TO DO
In all of the rows below, change every "counterclockwise" to "anticlockwise" and copy each line otherwise unchanged. Leave the picture lines out of your answer.
....
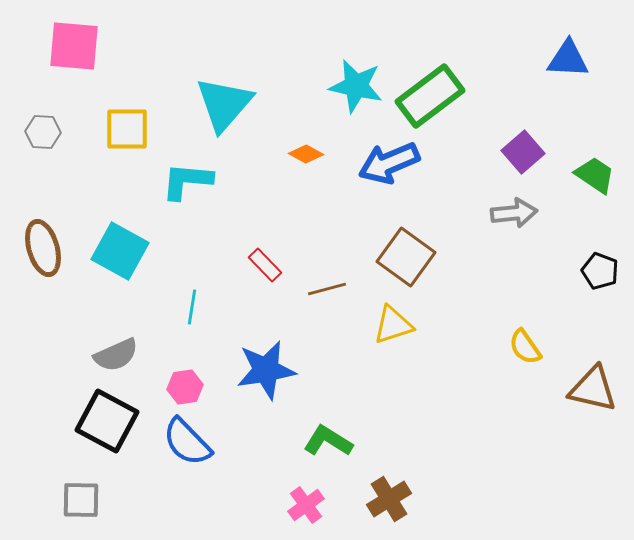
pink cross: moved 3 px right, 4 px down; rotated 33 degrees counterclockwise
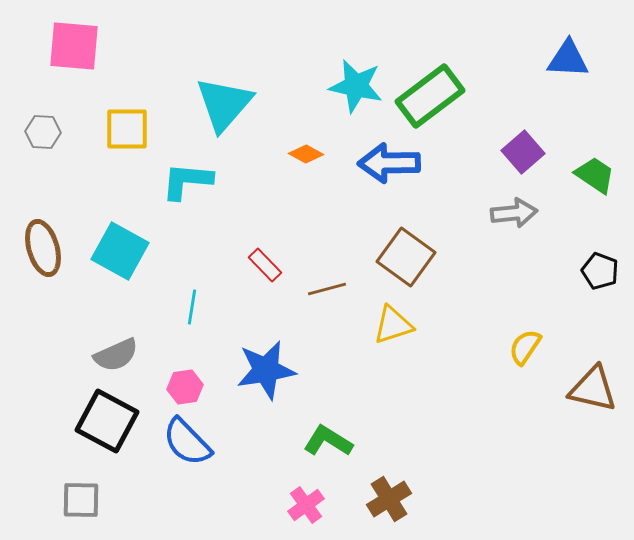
blue arrow: rotated 22 degrees clockwise
yellow semicircle: rotated 69 degrees clockwise
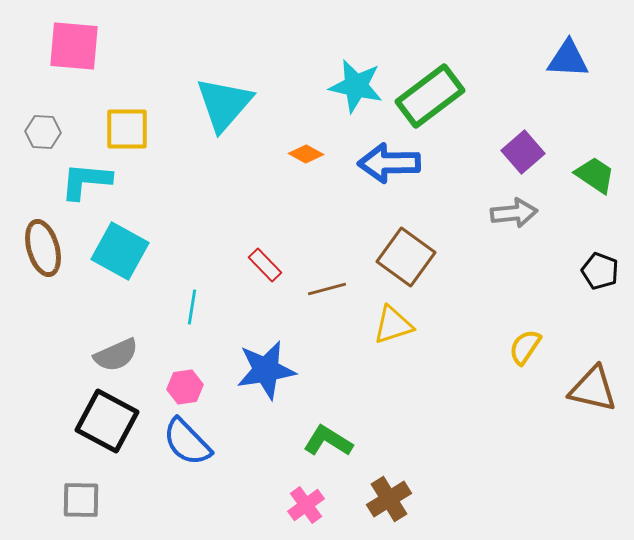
cyan L-shape: moved 101 px left
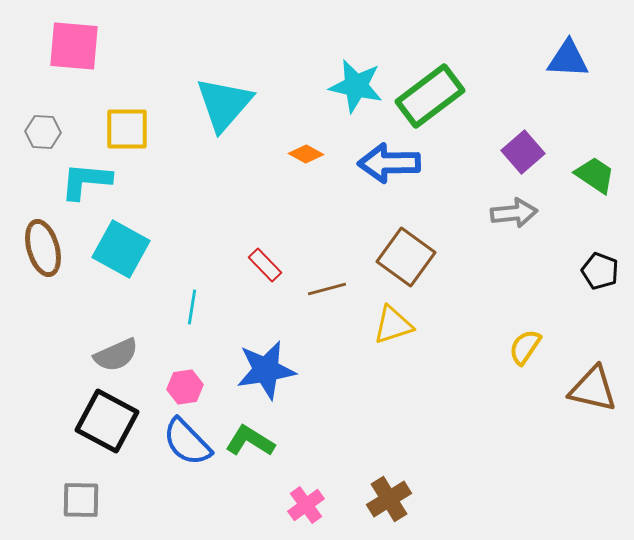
cyan square: moved 1 px right, 2 px up
green L-shape: moved 78 px left
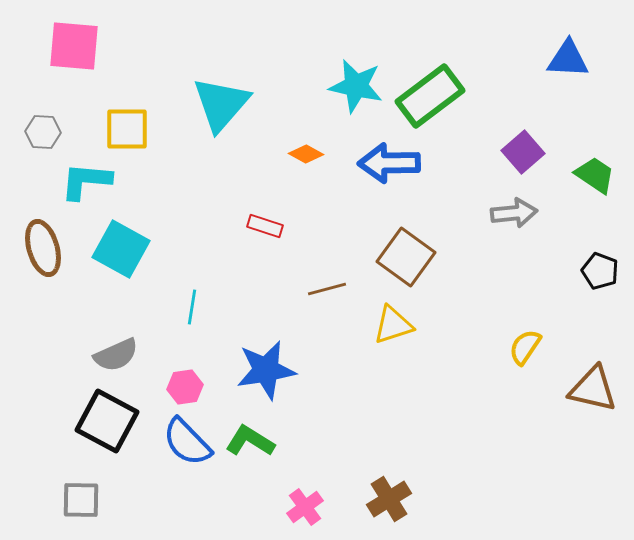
cyan triangle: moved 3 px left
red rectangle: moved 39 px up; rotated 28 degrees counterclockwise
pink cross: moved 1 px left, 2 px down
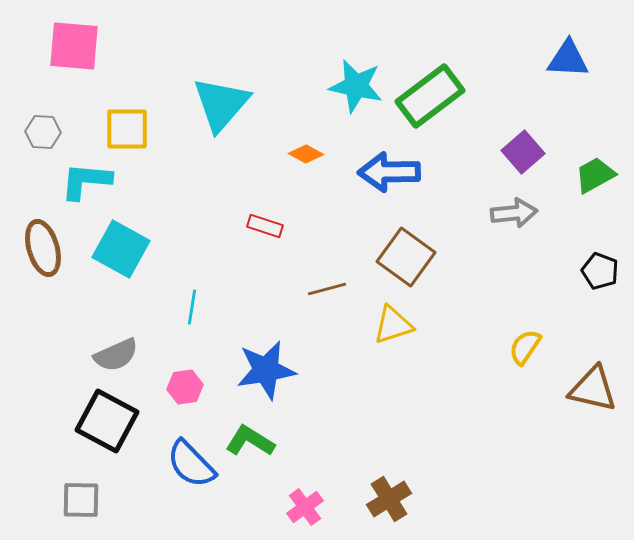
blue arrow: moved 9 px down
green trapezoid: rotated 63 degrees counterclockwise
blue semicircle: moved 4 px right, 22 px down
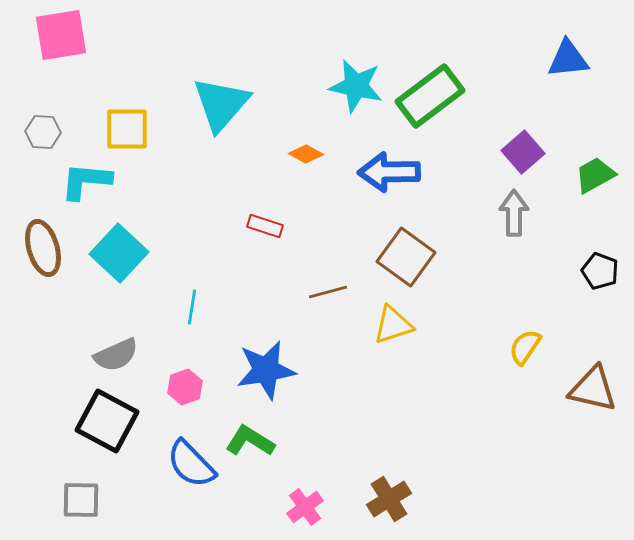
pink square: moved 13 px left, 11 px up; rotated 14 degrees counterclockwise
blue triangle: rotated 9 degrees counterclockwise
gray arrow: rotated 84 degrees counterclockwise
cyan square: moved 2 px left, 4 px down; rotated 14 degrees clockwise
brown line: moved 1 px right, 3 px down
pink hexagon: rotated 12 degrees counterclockwise
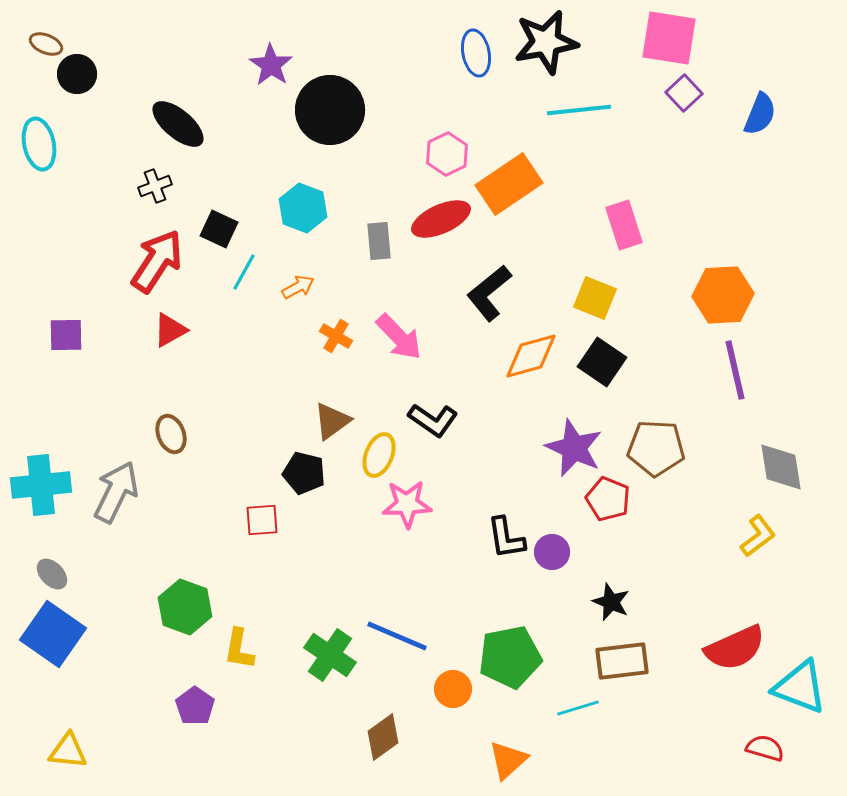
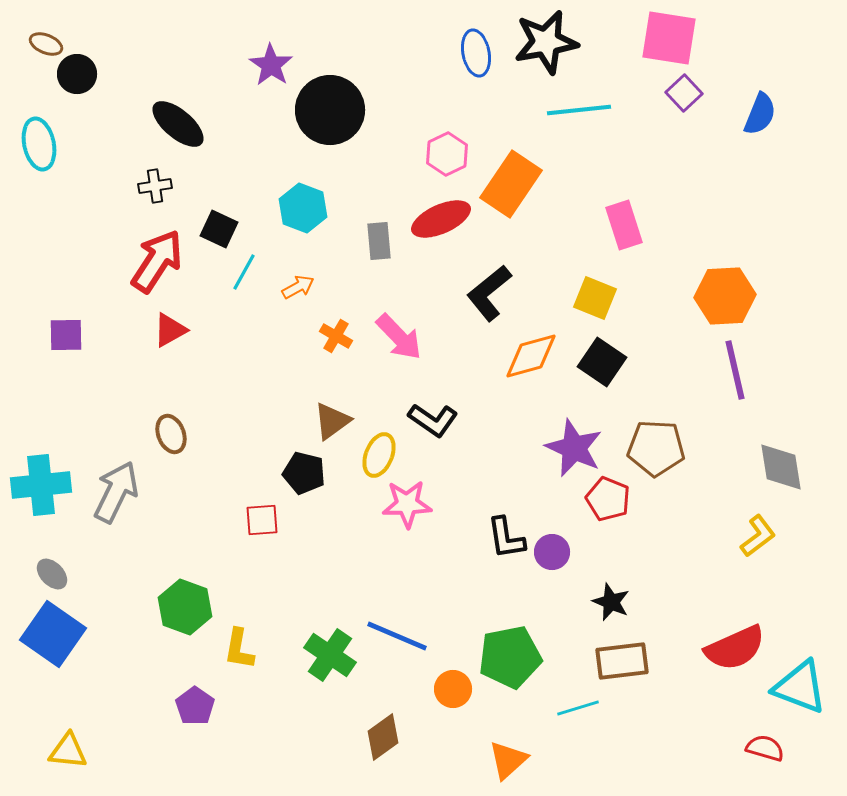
orange rectangle at (509, 184): moved 2 px right; rotated 22 degrees counterclockwise
black cross at (155, 186): rotated 12 degrees clockwise
orange hexagon at (723, 295): moved 2 px right, 1 px down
....
RESULT OF THIS EXERCISE
pink cross: moved 3 px right, 4 px down; rotated 33 degrees anticlockwise
blue arrow: rotated 22 degrees clockwise
yellow semicircle: rotated 69 degrees clockwise
cyan L-shape: moved 101 px left
cyan square: moved 1 px right, 2 px up
green L-shape: moved 78 px left
cyan triangle: moved 3 px left
red rectangle: moved 39 px up; rotated 28 degrees anticlockwise
pink cross: moved 1 px left, 2 px down
blue arrow: moved 9 px down
green trapezoid: rotated 63 degrees anticlockwise
blue semicircle: moved 4 px right, 22 px down
pink square: moved 13 px left, 11 px up; rotated 14 degrees anticlockwise
blue triangle: rotated 9 degrees anticlockwise
gray arrow: rotated 84 degrees anticlockwise
cyan square: moved 2 px left, 4 px down; rotated 14 degrees clockwise
brown line: moved 1 px right, 3 px down
pink hexagon: rotated 12 degrees anticlockwise
orange rectangle at (509, 184): moved 2 px right; rotated 22 degrees anticlockwise
black cross at (155, 186): rotated 12 degrees clockwise
orange hexagon at (723, 295): moved 2 px right, 1 px down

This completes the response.